[Before-and-after change data]
..............................

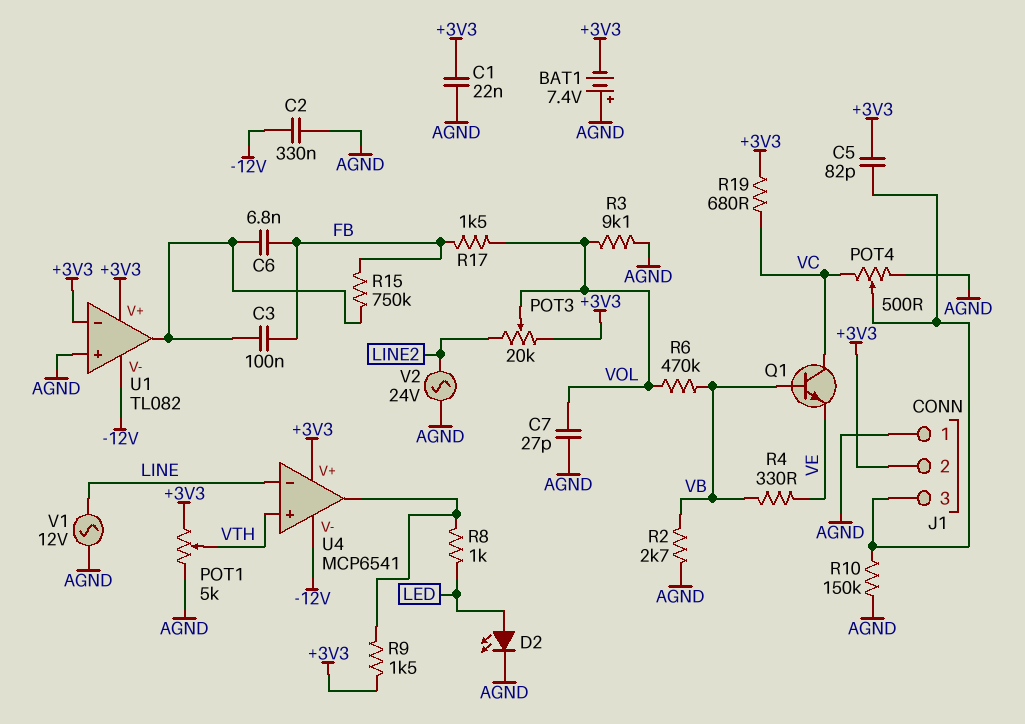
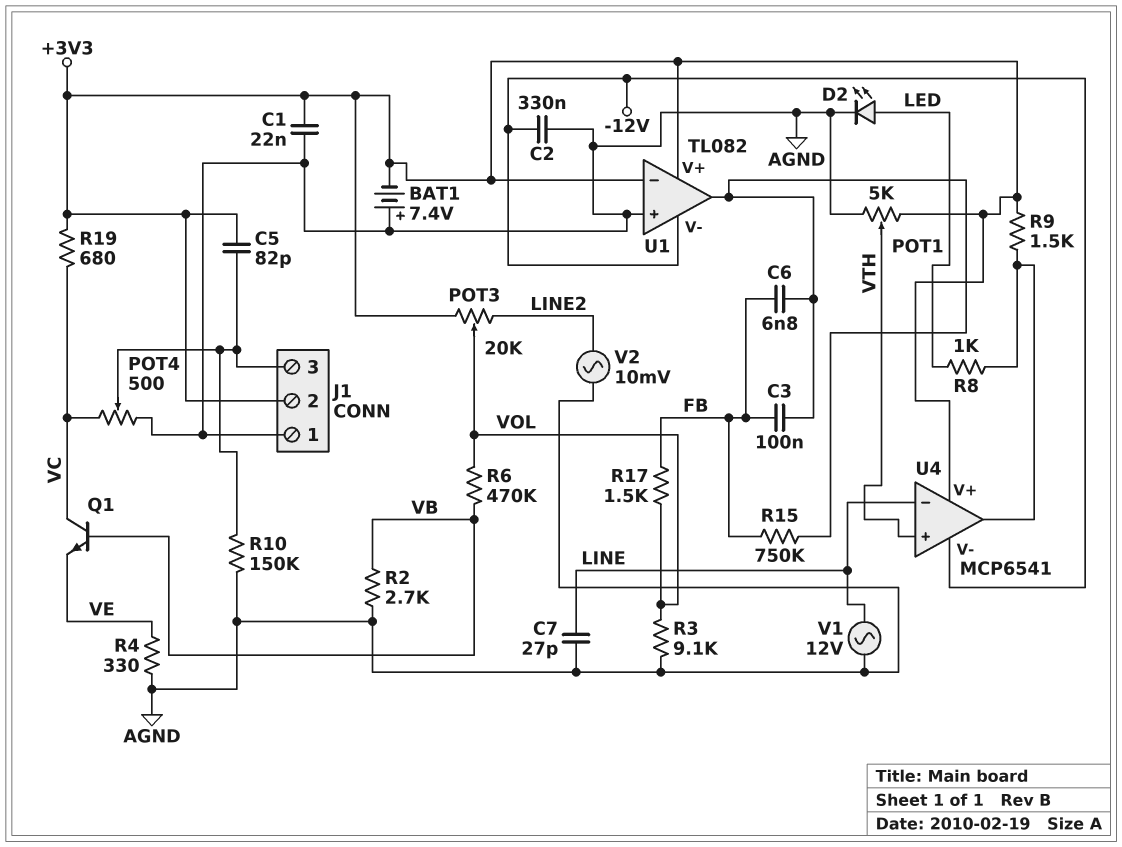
C7: 27pF (AGND, VOL) -> 27pF (AGND, LINE)
R4: 330 (VB, VE) -> 330 (AGND, VE)
V2: AC 24V (AGND, LINE2) -> AC 10mV (AGND, LINE2)

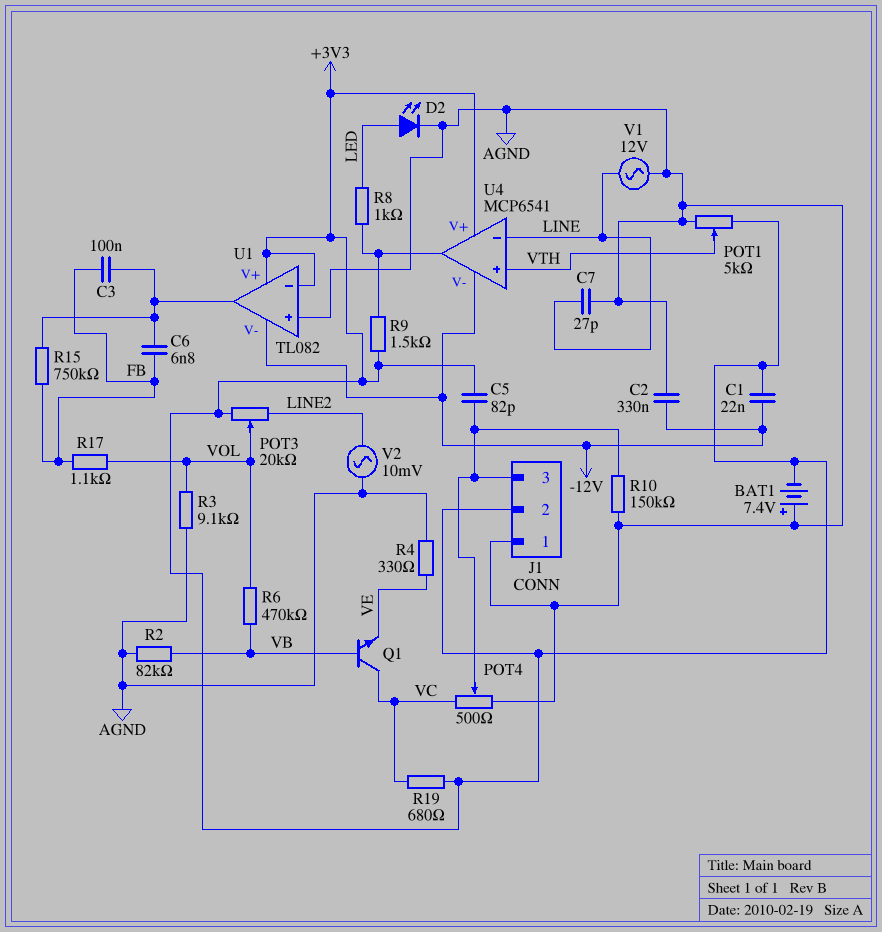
C1: 22nF (+3V3, AGND) -> 22nF (+3V3, -12V)
R2: 2.7k (AGND, VB) -> 82k (AGND, VB)
R17: 1.5k (FB, VOL) -> 1.1k (FB, VOL)

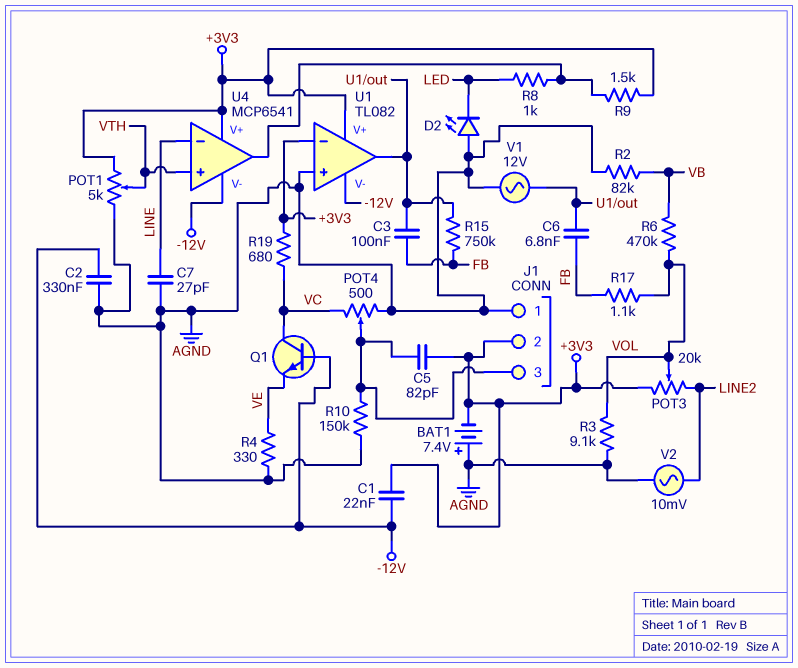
D2: LED (A LED, K AGND) -> LED (A AGND, K LED)
Q1: NPN (B VB, C VC, E VE) -> NPN (B -12V, C VC, E VE)
V1: AC 12V (AGND, LINE) -> AC 12V (AGND, U1/out)

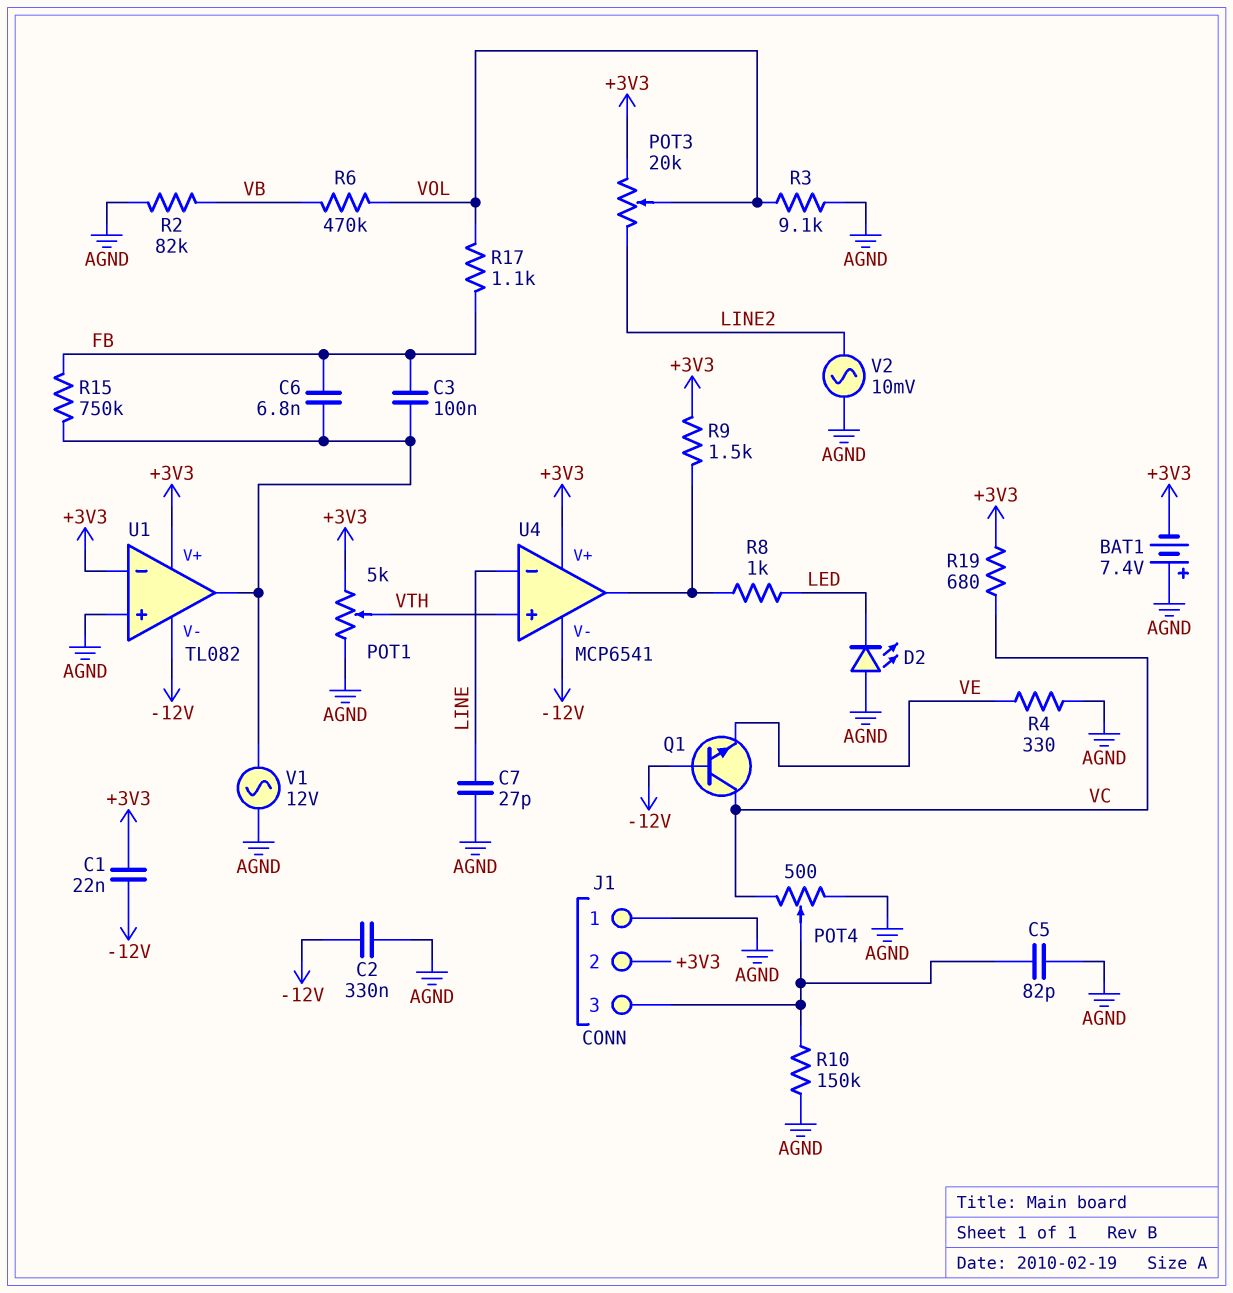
C5: 82pF (+3V3, J1/3) -> 82pF (AGND, J1/3)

..............................

• **Task requirements**
Keep only those lines of the records that hold "AGND", and return them.

• **Result for this exercise**
C7: 27pF (AGND, VOL) -> 27pF (AGND, LINE)
R4: 330 (VB, VE) -> 330 (AGND, VE)
V2: AC 24V (AGND, LINE2) -> AC 10mV (AGND, LINE2)
C1: 22nF (+3V3, AGND) -> 22nF (+3V3, -12V)
R2: 2.7k (AGND, VB) -> 82k (AGND, VB)
D2: LED (A LED, K AGND) -> LED (A AGND, K LED)
V1: AC 12V (AGND, LINE) -> AC 12V (AGND, U1/out)
C5: 82pF (+3V3, J1/3) -> 82pF (AGND, J1/3)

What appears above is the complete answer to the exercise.